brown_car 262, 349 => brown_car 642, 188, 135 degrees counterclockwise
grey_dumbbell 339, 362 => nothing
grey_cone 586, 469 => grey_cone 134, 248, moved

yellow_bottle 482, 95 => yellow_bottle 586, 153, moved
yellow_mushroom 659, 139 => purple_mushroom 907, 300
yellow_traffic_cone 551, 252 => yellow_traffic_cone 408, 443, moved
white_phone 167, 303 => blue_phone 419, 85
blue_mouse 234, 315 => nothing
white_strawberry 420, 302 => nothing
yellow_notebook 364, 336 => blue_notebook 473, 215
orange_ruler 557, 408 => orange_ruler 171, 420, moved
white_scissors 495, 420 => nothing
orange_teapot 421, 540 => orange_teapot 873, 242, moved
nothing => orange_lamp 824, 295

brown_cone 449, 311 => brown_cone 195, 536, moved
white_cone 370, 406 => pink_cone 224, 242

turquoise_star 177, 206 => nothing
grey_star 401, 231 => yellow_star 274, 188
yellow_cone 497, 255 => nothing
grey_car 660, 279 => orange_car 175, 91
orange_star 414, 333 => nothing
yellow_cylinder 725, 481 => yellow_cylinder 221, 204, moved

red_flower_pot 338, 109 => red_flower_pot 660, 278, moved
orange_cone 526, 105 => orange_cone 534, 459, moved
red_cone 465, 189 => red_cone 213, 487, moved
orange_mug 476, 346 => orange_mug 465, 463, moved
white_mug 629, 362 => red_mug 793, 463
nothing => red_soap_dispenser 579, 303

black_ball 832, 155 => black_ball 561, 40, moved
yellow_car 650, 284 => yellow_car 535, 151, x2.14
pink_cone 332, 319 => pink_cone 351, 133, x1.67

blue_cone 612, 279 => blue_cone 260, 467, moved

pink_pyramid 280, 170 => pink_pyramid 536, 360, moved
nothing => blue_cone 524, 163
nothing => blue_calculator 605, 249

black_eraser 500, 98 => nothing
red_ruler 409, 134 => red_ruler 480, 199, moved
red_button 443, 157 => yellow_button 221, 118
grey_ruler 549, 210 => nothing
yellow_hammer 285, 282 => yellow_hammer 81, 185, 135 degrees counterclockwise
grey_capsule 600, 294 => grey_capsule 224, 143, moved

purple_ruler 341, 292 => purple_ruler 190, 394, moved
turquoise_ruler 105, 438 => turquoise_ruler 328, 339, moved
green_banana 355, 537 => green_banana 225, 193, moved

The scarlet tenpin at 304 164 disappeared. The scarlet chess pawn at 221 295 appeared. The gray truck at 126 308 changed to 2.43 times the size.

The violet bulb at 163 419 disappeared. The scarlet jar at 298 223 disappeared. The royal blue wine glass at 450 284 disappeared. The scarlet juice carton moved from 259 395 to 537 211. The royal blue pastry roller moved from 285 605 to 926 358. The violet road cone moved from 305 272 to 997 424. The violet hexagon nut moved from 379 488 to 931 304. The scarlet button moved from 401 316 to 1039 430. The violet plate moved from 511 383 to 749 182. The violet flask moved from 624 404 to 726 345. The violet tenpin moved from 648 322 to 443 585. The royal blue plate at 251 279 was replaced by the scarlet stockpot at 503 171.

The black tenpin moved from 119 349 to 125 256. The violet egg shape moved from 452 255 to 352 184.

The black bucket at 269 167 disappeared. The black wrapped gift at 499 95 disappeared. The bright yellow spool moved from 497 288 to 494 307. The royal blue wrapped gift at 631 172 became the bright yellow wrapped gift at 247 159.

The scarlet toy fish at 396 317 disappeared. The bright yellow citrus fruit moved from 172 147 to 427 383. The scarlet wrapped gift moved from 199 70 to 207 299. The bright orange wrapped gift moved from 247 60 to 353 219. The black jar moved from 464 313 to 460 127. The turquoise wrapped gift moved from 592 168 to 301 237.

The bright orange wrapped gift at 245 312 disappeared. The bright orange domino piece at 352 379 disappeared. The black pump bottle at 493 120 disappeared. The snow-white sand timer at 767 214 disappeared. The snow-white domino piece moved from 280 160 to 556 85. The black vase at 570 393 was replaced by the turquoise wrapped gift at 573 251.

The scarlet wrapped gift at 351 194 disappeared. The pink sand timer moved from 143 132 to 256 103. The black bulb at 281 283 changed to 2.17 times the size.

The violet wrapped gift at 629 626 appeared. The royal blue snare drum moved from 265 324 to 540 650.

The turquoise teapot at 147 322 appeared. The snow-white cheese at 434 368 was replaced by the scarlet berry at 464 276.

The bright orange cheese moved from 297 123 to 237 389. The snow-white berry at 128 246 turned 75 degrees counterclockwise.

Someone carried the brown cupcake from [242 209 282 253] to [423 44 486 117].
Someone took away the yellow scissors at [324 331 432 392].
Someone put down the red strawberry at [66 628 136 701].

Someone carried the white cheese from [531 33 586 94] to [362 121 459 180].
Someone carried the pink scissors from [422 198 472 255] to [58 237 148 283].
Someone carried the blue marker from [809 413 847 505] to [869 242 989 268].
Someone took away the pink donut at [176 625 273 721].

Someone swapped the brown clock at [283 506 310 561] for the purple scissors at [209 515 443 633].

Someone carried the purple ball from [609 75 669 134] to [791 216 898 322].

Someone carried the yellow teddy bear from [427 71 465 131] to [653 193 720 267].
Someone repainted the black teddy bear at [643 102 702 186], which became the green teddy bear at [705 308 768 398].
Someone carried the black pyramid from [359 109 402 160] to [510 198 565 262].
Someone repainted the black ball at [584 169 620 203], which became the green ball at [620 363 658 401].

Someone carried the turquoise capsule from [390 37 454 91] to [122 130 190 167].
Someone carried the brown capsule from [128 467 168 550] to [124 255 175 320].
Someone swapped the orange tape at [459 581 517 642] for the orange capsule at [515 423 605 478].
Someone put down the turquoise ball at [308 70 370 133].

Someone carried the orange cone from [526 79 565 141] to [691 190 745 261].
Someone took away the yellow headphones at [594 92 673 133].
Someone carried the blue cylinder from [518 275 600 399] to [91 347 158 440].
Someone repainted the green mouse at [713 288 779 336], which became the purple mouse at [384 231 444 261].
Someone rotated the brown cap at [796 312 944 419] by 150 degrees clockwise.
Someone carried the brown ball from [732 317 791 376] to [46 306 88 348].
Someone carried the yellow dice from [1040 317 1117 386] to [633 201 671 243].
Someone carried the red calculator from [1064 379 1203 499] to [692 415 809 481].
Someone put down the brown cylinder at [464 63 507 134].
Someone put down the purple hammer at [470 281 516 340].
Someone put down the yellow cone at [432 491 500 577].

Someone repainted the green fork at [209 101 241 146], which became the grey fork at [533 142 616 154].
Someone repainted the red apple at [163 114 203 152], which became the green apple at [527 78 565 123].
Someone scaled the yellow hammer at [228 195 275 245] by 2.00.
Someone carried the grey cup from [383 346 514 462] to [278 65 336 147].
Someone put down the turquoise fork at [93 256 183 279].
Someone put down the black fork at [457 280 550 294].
------------------------------
→ Work item
An exact copy of every record is needed.

→ Reply
brown_car 262, 349 => brown_car 642, 188, 135 degrees counterclockwise
grey_dumbbell 339, 362 => nothing
grey_cone 586, 469 => grey_cone 134, 248, moved

yellow_bottle 482, 95 => yellow_bottle 586, 153, moved
yellow_mushroom 659, 139 => purple_mushroom 907, 300
yellow_traffic_cone 551, 252 => yellow_traffic_cone 408, 443, moved
white_phone 167, 303 => blue_phone 419, 85
blue_mouse 234, 315 => nothing
white_strawberry 420, 302 => nothing
yellow_notebook 364, 336 => blue_notebook 473, 215
orange_ruler 557, 408 => orange_ruler 171, 420, moved
white_scissors 495, 420 => nothing
orange_teapot 421, 540 => orange_teapot 873, 242, moved
nothing => orange_lamp 824, 295

brown_cone 449, 311 => brown_cone 195, 536, moved
white_cone 370, 406 => pink_cone 224, 242

turquoise_star 177, 206 => nothing
grey_star 401, 231 => yellow_star 274, 188
yellow_cone 497, 255 => nothing
grey_car 660, 279 => orange_car 175, 91
orange_star 414, 333 => nothing
yellow_cylinder 725, 481 => yellow_cylinder 221, 204, moved

red_flower_pot 338, 109 => red_flower_pot 660, 278, moved
orange_cone 526, 105 => orange_cone 534, 459, moved
red_cone 465, 189 => red_cone 213, 487, moved
orange_mug 476, 346 => orange_mug 465, 463, moved
white_mug 629, 362 => red_mug 793, 463
nothing => red_soap_dispenser 579, 303

black_ball 832, 155 => black_ball 561, 40, moved
yellow_car 650, 284 => yellow_car 535, 151, x2.14
pink_cone 332, 319 => pink_cone 351, 133, x1.67

blue_cone 612, 279 => blue_cone 260, 467, moved

pink_pyramid 280, 170 => pink_pyramid 536, 360, moved
nothing => blue_cone 524, 163
nothing => blue_calculator 605, 249

black_eraser 500, 98 => nothing
red_ruler 409, 134 => red_ruler 480, 199, moved
red_button 443, 157 => yellow_button 221, 118
grey_ruler 549, 210 => nothing
yellow_hammer 285, 282 => yellow_hammer 81, 185, 135 degrees counterclockwise
grey_capsule 600, 294 => grey_capsule 224, 143, moved

purple_ruler 341, 292 => purple_ruler 190, 394, moved
turquoise_ruler 105, 438 => turquoise_ruler 328, 339, moved
green_banana 355, 537 => green_banana 225, 193, moved

The scarlet tenpin at 304 164 disappeared. The scarlet chess pawn at 221 295 appeared. The gray truck at 126 308 changed to 2.43 times the size.

The violet bulb at 163 419 disappeared. The scarlet jar at 298 223 disappeared. The royal blue wine glass at 450 284 disappeared. The scarlet juice carton moved from 259 395 to 537 211. The royal blue pastry roller moved from 285 605 to 926 358. The violet road cone moved from 305 272 to 997 424. The violet hexagon nut moved from 379 488 to 931 304. The scarlet button moved from 401 316 to 1039 430. The violet plate moved from 511 383 to 749 182. The violet flask moved from 624 404 to 726 345. The violet tenpin moved from 648 322 to 443 585. The royal blue plate at 251 279 was replaced by the scarlet stockpot at 503 171.

The black tenpin moved from 119 349 to 125 256. The violet egg shape moved from 452 255 to 352 184.

The black bucket at 269 167 disappeared. The black wrapped gift at 499 95 disappeared. The bright yellow spool moved from 497 288 to 494 307. The royal blue wrapped gift at 631 172 became the bright yellow wrapped gift at 247 159.

The scarlet toy fish at 396 317 disappeared. The bright yellow citrus fruit moved from 172 147 to 427 383. The scarlet wrapped gift moved from 199 70 to 207 299. The bright orange wrapped gift moved from 247 60 to 353 219. The black jar moved from 464 313 to 460 127. The turquoise wrapped gift moved from 592 168 to 301 237.

The bright orange wrapped gift at 245 312 disappeared. The bright orange domino piece at 352 379 disappeared. The black pump bottle at 493 120 disappeared. The snow-white sand timer at 767 214 disappeared. The snow-white domino piece moved from 280 160 to 556 85. The black vase at 570 393 was replaced by the turquoise wrapped gift at 573 251.

The scarlet wrapped gift at 351 194 disappeared. The pink sand timer moved from 143 132 to 256 103. The black bulb at 281 283 changed to 2.17 times the size.

The violet wrapped gift at 629 626 appeared. The royal blue snare drum moved from 265 324 to 540 650.

The turquoise teapot at 147 322 appeared. The snow-white cheese at 434 368 was replaced by the scarlet berry at 464 276.

The bright orange cheese moved from 297 123 to 237 389. The snow-white berry at 128 246 turned 75 degrees counterclockwise.

Someone carried the brown cupcake from [242 209 282 253] to [423 44 486 117].
Someone took away the yellow scissors at [324 331 432 392].
Someone put down the red strawberry at [66 628 136 701].

Someone carried the white cheese from [531 33 586 94] to [362 121 459 180].
Someone carried the pink scissors from [422 198 472 255] to [58 237 148 283].
Someone carried the blue marker from [809 413 847 505] to [869 242 989 268].
Someone took away the pink donut at [176 625 273 721].

Someone swapped the brown clock at [283 506 310 561] for the purple scissors at [209 515 443 633].

Someone carried the purple ball from [609 75 669 134] to [791 216 898 322].

Someone carried the yellow teddy bear from [427 71 465 131] to [653 193 720 267].
Someone repainted the black teddy bear at [643 102 702 186], which became the green teddy bear at [705 308 768 398].
Someone carried the black pyramid from [359 109 402 160] to [510 198 565 262].
Someone repainted the black ball at [584 169 620 203], which became the green ball at [620 363 658 401].

Someone carried the turquoise capsule from [390 37 454 91] to [122 130 190 167].
Someone carried the brown capsule from [128 467 168 550] to [124 255 175 320].
Someone swapped the orange tape at [459 581 517 642] for the orange capsule at [515 423 605 478].
Someone put down the turquoise ball at [308 70 370 133].

Someone carried the orange cone from [526 79 565 141] to [691 190 745 261].
Someone took away the yellow headphones at [594 92 673 133].
Someone carried the blue cylinder from [518 275 600 399] to [91 347 158 440].
Someone repainted the green mouse at [713 288 779 336], which became the purple mouse at [384 231 444 261].
Someone rotated the brown cap at [796 312 944 419] by 150 degrees clockwise.
Someone carried the brown ball from [732 317 791 376] to [46 306 88 348].
Someone carried the yellow dice from [1040 317 1117 386] to [633 201 671 243].
Someone carried the red calculator from [1064 379 1203 499] to [692 415 809 481].
Someone put down the brown cylinder at [464 63 507 134].
Someone put down the purple hammer at [470 281 516 340].
Someone put down the yellow cone at [432 491 500 577].

Someone repainted the green fork at [209 101 241 146], which became the grey fork at [533 142 616 154].
Someone repainted the red apple at [163 114 203 152], which became the green apple at [527 78 565 123].
Someone scaled the yellow hammer at [228 195 275 245] by 2.00.
Someone carried the grey cup from [383 346 514 462] to [278 65 336 147].
Someone put down the turquoise fork at [93 256 183 279].
Someone put down the black fork at [457 280 550 294].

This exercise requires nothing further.